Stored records
===
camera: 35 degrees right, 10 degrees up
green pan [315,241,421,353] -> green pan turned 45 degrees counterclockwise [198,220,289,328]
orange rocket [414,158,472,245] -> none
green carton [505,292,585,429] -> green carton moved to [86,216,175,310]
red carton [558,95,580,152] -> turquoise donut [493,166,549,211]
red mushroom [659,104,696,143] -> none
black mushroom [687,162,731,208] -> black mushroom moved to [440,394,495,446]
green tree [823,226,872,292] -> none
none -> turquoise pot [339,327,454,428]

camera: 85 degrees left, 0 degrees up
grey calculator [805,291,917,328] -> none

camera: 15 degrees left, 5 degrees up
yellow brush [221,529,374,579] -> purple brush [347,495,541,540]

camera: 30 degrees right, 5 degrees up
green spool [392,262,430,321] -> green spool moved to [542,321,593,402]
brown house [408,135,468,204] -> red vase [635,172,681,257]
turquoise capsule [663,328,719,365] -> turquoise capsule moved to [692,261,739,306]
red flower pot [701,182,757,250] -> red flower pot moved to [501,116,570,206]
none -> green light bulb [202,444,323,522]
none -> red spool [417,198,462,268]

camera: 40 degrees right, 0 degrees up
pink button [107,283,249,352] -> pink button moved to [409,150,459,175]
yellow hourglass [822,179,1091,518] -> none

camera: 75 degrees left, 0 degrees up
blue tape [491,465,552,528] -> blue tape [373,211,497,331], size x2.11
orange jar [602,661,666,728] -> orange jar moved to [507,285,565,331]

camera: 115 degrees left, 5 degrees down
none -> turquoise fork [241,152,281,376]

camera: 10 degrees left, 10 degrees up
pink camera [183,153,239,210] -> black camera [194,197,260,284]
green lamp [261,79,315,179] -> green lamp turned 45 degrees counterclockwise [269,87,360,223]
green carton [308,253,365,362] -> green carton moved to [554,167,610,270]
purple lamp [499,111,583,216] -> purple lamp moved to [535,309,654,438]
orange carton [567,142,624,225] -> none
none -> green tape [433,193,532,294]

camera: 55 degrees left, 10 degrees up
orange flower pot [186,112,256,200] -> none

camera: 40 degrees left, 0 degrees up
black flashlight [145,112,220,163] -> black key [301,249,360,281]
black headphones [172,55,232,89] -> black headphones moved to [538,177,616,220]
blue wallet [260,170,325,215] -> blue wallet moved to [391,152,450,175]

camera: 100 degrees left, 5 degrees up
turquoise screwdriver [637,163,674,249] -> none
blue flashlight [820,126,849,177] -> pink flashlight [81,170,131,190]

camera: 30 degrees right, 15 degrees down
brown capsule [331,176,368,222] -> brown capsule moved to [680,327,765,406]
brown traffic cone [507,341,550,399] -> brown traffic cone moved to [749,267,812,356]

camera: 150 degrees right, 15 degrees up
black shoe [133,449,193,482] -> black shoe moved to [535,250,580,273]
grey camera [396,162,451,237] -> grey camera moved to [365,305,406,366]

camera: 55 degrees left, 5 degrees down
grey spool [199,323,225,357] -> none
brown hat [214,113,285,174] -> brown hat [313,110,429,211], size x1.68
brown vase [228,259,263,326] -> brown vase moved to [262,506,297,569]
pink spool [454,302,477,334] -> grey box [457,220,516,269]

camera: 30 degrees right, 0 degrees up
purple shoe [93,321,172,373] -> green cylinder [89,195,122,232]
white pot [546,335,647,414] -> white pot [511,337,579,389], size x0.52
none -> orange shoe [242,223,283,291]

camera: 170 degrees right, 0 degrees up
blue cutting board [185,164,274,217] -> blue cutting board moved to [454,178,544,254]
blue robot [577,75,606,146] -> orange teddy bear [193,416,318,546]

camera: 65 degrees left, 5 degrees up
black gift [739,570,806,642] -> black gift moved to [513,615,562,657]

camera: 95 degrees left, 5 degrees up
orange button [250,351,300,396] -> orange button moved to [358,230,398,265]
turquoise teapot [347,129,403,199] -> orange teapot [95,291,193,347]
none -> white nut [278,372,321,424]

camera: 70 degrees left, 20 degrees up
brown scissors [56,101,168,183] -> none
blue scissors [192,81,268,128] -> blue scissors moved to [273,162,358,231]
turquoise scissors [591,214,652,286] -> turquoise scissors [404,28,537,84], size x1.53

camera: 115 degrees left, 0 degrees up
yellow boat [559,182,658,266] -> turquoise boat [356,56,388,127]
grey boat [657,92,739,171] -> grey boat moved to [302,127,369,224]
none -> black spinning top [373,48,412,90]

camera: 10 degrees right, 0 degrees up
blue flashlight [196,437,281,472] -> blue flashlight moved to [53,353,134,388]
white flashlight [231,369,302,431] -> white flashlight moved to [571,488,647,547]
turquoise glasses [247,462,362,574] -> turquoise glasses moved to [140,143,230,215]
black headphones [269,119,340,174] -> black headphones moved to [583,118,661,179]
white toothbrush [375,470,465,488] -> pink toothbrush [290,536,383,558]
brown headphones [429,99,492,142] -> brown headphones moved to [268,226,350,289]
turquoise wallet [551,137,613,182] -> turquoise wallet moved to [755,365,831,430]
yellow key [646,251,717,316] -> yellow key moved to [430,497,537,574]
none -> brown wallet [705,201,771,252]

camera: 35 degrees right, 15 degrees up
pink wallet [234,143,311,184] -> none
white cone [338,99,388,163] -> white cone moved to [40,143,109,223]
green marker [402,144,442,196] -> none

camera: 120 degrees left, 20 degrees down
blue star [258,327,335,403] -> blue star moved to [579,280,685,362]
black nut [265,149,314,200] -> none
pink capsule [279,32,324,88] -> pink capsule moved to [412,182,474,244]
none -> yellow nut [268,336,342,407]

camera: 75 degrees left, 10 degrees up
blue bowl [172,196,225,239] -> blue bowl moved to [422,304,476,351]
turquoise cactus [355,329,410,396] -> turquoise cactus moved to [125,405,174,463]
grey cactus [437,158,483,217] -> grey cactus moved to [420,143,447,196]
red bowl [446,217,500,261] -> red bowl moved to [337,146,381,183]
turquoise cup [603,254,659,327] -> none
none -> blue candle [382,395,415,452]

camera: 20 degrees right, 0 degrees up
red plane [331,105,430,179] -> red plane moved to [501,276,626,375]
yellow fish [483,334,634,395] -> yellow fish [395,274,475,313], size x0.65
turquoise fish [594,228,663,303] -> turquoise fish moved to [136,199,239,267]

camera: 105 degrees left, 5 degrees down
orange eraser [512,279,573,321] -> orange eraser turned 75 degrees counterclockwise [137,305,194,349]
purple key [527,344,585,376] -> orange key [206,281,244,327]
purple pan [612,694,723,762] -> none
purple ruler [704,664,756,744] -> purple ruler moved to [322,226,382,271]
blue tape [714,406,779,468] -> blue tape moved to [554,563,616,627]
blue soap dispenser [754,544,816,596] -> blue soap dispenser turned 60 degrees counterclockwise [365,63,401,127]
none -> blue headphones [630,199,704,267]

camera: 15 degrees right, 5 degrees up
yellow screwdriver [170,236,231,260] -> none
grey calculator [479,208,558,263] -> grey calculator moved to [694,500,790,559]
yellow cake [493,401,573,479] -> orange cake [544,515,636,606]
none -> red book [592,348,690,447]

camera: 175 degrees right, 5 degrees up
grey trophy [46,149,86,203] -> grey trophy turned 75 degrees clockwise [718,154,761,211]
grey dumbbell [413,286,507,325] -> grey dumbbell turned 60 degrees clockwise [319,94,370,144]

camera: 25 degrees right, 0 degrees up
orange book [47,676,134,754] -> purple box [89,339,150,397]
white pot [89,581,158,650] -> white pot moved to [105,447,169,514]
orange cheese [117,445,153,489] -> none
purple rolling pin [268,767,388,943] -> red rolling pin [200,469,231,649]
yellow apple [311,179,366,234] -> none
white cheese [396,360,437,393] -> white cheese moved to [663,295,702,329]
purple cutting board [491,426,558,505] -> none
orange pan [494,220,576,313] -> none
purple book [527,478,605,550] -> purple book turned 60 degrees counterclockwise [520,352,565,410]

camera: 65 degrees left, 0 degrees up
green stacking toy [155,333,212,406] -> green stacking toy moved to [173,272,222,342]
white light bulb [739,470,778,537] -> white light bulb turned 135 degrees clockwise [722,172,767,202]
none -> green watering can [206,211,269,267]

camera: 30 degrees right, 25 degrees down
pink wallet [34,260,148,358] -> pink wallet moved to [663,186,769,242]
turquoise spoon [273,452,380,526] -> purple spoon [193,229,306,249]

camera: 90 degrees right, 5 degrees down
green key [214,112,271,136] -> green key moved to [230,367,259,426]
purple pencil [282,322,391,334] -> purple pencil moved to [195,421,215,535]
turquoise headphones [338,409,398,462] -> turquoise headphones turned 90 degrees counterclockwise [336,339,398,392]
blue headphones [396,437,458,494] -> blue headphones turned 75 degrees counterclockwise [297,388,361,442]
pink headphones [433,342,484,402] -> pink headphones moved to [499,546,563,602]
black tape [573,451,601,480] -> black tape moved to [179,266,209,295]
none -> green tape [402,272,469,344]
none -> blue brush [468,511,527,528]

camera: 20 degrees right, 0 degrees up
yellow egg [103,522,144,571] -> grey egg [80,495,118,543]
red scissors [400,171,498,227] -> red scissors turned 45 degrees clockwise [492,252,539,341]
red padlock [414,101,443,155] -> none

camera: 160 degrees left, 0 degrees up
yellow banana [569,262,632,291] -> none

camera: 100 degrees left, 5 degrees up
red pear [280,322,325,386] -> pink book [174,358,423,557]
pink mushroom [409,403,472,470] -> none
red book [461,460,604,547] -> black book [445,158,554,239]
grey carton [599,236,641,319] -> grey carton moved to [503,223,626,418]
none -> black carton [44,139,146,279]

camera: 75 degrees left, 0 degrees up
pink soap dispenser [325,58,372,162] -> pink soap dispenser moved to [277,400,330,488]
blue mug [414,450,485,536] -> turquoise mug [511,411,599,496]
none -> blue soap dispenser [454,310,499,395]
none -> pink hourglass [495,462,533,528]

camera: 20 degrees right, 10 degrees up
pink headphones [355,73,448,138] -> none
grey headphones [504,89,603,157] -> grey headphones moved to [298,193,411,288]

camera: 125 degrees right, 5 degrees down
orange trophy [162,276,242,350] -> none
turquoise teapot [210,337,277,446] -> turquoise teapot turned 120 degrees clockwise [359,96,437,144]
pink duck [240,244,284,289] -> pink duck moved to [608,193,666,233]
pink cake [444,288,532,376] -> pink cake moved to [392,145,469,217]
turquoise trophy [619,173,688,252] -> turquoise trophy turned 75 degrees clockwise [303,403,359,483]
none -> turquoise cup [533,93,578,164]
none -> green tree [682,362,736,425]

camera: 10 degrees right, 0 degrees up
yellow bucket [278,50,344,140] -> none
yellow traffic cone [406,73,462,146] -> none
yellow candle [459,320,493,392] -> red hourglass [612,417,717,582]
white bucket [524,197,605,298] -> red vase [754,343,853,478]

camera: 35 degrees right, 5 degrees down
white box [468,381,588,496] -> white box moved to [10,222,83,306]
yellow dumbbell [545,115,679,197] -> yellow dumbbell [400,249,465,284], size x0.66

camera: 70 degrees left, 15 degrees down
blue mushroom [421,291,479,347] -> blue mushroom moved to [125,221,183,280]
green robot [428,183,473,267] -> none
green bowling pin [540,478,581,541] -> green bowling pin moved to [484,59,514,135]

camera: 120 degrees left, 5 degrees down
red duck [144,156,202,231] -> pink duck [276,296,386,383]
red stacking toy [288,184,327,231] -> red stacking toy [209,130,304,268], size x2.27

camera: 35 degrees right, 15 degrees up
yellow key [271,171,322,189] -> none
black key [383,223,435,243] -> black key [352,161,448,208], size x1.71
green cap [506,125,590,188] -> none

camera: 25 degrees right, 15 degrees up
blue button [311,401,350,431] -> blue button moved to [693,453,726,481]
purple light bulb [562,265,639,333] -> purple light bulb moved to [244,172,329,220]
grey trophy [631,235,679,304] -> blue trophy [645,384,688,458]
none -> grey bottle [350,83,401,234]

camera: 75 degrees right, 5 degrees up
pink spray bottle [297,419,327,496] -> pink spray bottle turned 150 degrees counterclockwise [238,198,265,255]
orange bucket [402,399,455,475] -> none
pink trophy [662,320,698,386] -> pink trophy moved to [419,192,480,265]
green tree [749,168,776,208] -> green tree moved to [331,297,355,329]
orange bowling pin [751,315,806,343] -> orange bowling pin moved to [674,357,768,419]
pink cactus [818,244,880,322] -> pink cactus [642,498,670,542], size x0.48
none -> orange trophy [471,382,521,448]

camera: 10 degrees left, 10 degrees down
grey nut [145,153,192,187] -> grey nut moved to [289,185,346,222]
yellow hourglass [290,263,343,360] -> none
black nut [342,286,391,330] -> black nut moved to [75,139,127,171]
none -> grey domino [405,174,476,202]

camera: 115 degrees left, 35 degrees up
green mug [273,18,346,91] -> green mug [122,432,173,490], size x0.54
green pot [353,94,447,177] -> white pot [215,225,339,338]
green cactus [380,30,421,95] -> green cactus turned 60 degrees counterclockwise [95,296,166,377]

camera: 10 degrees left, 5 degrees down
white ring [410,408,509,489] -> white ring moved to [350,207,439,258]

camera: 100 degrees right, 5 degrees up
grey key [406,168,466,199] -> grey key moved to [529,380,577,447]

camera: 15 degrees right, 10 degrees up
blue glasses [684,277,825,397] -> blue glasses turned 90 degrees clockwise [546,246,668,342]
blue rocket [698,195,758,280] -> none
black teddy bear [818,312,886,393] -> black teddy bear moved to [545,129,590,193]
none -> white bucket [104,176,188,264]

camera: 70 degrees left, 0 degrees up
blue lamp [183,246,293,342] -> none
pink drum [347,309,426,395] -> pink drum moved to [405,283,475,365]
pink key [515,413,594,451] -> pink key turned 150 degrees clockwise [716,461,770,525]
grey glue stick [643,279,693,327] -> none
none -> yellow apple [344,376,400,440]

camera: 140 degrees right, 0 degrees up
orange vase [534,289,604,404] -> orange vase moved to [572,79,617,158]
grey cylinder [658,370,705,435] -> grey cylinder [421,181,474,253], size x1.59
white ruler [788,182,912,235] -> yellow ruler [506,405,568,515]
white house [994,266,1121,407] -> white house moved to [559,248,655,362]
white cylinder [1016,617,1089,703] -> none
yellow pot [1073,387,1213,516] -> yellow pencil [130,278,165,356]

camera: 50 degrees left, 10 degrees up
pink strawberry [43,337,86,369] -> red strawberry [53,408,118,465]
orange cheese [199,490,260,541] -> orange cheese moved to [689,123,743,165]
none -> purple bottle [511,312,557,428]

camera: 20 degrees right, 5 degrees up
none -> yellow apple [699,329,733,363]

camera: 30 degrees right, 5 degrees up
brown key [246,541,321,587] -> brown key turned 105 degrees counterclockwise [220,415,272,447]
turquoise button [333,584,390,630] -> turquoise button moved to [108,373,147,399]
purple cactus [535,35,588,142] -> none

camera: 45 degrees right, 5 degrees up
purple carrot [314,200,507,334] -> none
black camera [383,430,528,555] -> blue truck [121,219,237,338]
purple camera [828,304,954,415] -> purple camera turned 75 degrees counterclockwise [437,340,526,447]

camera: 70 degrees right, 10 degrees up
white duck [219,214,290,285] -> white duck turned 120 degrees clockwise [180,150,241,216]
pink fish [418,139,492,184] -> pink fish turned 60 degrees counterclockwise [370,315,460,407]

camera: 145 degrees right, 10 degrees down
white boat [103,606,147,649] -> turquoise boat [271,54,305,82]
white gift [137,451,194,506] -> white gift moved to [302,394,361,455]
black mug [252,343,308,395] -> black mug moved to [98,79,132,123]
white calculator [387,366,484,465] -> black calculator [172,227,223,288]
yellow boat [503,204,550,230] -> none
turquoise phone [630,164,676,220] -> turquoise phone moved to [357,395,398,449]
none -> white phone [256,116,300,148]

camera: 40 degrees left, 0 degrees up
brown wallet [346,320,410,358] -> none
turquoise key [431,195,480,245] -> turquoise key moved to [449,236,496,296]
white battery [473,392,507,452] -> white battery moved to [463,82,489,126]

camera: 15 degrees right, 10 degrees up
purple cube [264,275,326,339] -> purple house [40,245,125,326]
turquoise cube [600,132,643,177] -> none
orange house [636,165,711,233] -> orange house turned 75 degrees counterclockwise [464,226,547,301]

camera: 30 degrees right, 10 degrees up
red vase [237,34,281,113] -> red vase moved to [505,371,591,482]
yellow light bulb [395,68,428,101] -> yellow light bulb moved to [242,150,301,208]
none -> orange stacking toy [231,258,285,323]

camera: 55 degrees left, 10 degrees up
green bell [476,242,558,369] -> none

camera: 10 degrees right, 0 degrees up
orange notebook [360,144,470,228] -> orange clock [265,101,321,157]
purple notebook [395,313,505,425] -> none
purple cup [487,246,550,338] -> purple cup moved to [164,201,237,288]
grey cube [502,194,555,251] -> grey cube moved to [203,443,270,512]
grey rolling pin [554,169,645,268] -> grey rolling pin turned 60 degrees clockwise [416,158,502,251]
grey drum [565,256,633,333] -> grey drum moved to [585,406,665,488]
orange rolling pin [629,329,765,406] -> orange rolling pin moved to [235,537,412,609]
===
Your goal: Your answer should consist solely of the lines above from the line with "none -> purple bottle [511,312,557,428]" to the line with "purple carrot [314,200,507,334] -> none", both included, reproduced exactly.

Written reply:
none -> purple bottle [511,312,557,428]

camera: 20 degrees right, 5 degrees up
none -> yellow apple [699,329,733,363]

camera: 30 degrees right, 5 degrees up
brown key [246,541,321,587] -> brown key turned 105 degrees counterclockwise [220,415,272,447]
turquoise button [333,584,390,630] -> turquoise button moved to [108,373,147,399]
purple cactus [535,35,588,142] -> none

camera: 45 degrees right, 5 degrees up
purple carrot [314,200,507,334] -> none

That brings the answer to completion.